_Colored object listings:_

* * * *

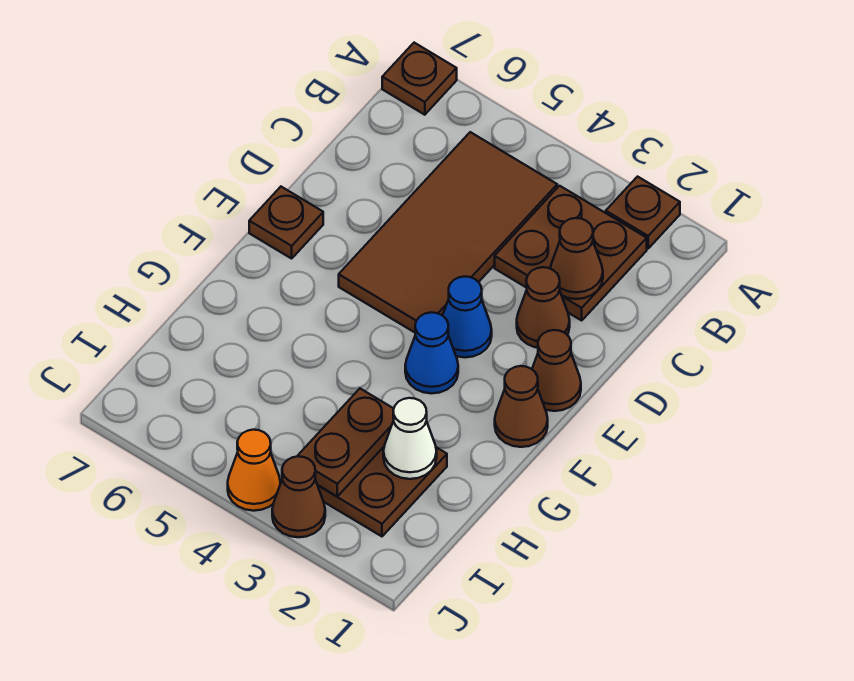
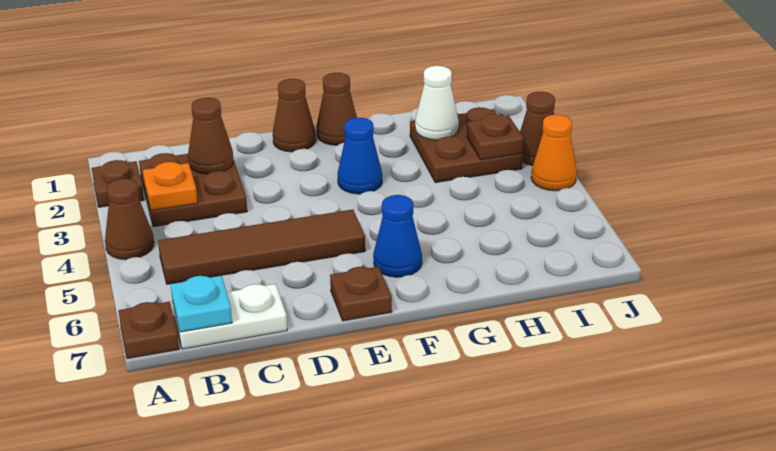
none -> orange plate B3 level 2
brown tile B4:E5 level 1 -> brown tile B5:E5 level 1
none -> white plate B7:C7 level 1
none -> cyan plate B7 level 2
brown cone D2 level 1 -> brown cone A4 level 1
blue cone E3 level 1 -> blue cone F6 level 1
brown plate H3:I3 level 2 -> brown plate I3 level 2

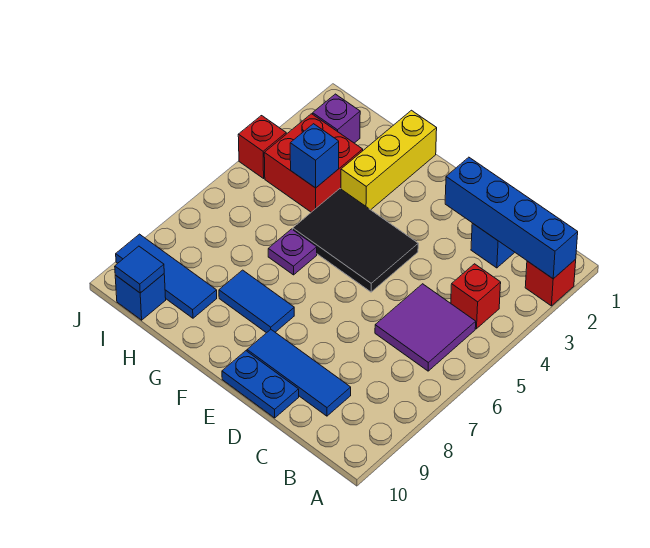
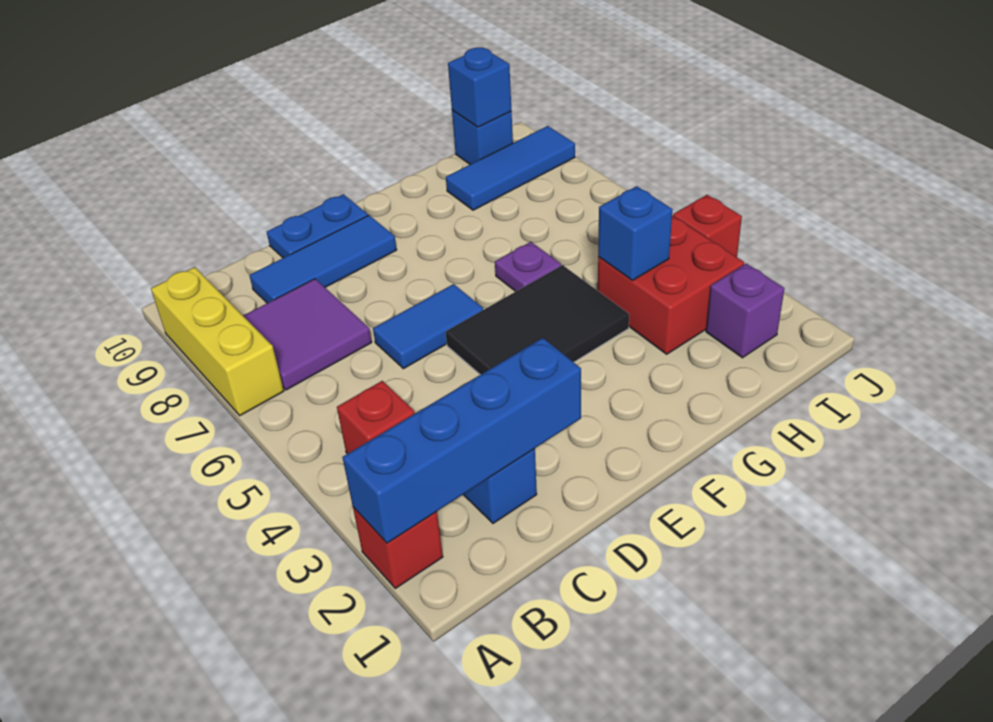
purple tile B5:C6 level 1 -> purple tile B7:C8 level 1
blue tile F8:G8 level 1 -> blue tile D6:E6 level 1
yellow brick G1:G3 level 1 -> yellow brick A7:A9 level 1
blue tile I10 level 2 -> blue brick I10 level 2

* * * *

_Problem to work on:_
Leave out every picture, and write out exactly the lines from the one with "none -> cyan plate B7 level 2" through the end of the records above, both ends included.

_Written solution:_
none -> cyan plate B7 level 2
brown cone D2 level 1 -> brown cone A4 level 1
blue cone E3 level 1 -> blue cone F6 level 1
brown plate H3:I3 level 2 -> brown plate I3 level 2

purple tile B5:C6 level 1 -> purple tile B7:C8 level 1
blue tile F8:G8 level 1 -> blue tile D6:E6 level 1
yellow brick G1:G3 level 1 -> yellow brick A7:A9 level 1
blue tile I10 level 2 -> blue brick I10 level 2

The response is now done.